Segment Open

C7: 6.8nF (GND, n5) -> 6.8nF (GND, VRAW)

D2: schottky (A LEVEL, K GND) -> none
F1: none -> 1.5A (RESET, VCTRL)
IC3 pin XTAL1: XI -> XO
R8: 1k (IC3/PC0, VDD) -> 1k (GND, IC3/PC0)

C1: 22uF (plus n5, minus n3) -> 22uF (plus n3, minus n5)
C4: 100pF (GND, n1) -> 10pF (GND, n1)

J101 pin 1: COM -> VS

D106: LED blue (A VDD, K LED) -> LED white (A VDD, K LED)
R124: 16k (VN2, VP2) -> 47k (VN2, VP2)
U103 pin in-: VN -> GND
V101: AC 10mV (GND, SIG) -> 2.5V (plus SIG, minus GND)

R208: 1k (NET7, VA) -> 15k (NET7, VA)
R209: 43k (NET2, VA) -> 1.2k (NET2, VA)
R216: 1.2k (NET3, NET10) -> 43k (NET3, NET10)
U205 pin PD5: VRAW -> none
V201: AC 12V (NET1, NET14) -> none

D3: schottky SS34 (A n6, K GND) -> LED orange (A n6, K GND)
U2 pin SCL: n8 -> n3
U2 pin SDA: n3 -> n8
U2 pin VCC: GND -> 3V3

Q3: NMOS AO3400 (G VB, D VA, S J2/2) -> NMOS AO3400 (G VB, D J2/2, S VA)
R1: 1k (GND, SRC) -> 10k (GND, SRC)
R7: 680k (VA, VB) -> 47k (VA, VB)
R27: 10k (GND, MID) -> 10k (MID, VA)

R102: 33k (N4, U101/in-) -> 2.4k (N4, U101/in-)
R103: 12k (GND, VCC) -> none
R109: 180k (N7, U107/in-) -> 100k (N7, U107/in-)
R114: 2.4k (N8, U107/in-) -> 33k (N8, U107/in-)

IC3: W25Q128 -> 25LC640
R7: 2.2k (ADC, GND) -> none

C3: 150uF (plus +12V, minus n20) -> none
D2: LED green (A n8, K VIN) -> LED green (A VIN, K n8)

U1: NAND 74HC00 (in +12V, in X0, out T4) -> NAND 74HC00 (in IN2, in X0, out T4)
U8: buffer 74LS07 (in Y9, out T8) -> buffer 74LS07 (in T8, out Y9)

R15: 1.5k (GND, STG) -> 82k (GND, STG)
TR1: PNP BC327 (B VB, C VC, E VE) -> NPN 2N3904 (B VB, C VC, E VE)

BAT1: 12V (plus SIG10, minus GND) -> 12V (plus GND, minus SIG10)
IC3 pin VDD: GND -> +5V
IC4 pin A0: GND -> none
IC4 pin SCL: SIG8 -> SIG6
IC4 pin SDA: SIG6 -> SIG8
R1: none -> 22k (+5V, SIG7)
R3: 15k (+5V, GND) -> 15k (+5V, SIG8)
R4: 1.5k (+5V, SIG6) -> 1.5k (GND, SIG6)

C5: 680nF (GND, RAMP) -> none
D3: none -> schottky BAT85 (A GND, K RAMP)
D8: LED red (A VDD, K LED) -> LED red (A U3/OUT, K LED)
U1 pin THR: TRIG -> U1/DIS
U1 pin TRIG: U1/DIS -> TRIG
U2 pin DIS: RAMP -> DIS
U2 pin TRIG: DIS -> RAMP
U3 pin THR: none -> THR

Segment Closed

▶ [Problem statement] Set the records above down again. Match them exactly.

▶ [Output for this task]
C7: 6.8nF (GND, n5) -> 6.8nF (GND, VRAW)

D2: schottky (A LEVEL, K GND) -> none
F1: none -> 1.5A (RESET, VCTRL)
IC3 pin XTAL1: XI -> XO
R8: 1k (IC3/PC0, VDD) -> 1k (GND, IC3/PC0)

C1: 22uF (plus n5, minus n3) -> 22uF (plus n3, minus n5)
C4: 100pF (GND, n1) -> 10pF (GND, n1)

J101 pin 1: COM -> VS

D106: LED blue (A VDD, K LED) -> LED white (A VDD, K LED)
R124: 16k (VN2, VP2) -> 47k (VN2, VP2)
U103 pin in-: VN -> GND
V101: AC 10mV (GND, SIG) -> 2.5V (plus SIG, minus GND)

R208: 1k (NET7, VA) -> 15k (NET7, VA)
R209: 43k (NET2, VA) -> 1.2k (NET2, VA)
R216: 1.2k (NET3, NET10) -> 43k (NET3, NET10)
U205 pin PD5: VRAW -> none
V201: AC 12V (NET1, NET14) -> none

D3: schottky SS34 (A n6, K GND) -> LED orange (A n6, K GND)
U2 pin SCL: n8 -> n3
U2 pin SDA: n3 -> n8
U2 pin VCC: GND -> 3V3

Q3: NMOS AO3400 (G VB, D VA, S J2/2) -> NMOS AO3400 (G VB, D J2/2, S VA)
R1: 1k (GND, SRC) -> 10k (GND, SRC)
R7: 680k (VA, VB) -> 47k (VA, VB)
R27: 10k (GND, MID) -> 10k (MID, VA)

R102: 33k (N4, U101/in-) -> 2.4k (N4, U101/in-)
R103: 12k (GND, VCC) -> none
R109: 180k (N7, U107/in-) -> 100k (N7, U107/in-)
R114: 2.4k (N8, U107/in-) -> 33k (N8, U107/in-)

IC3: W25Q128 -> 25LC640
R7: 2.2k (ADC, GND) -> none

C3: 150uF (plus +12V, minus n20) -> none
D2: LED green (A n8, K VIN) -> LED green (A VIN, K n8)

U1: NAND 74HC00 (in +12V, in X0, out T4) -> NAND 74HC00 (in IN2, in X0, out T4)
U8: buffer 74LS07 (in Y9, out T8) -> buffer 74LS07 (in T8, out Y9)

R15: 1.5k (GND, STG) -> 82k (GND, STG)
TR1: PNP BC327 (B VB, C VC, E VE) -> NPN 2N3904 (B VB, C VC, E VE)

BAT1: 12V (plus SIG10, minus GND) -> 12V (plus GND, minus SIG10)
IC3 pin VDD: GND -> +5V
IC4 pin A0: GND -> none
IC4 pin SCL: SIG8 -> SIG6
IC4 pin SDA: SIG6 -> SIG8
R1: none -> 22k (+5V, SIG7)
R3: 15k (+5V, GND) -> 15k (+5V, SIG8)
R4: 1.5k (+5V, SIG6) -> 1.5k (GND, SIG6)

C5: 680nF (GND, RAMP) -> none
D3: none -> schottky BAT85 (A GND, K RAMP)
D8: LED red (A VDD, K LED) -> LED red (A U3/OUT, K LED)
U1 pin THR: TRIG -> U1/DIS
U1 pin TRIG: U1/DIS -> TRIG
U2 pin DIS: RAMP -> DIS
U2 pin TRIG: DIS -> RAMP
U3 pin THR: none -> THR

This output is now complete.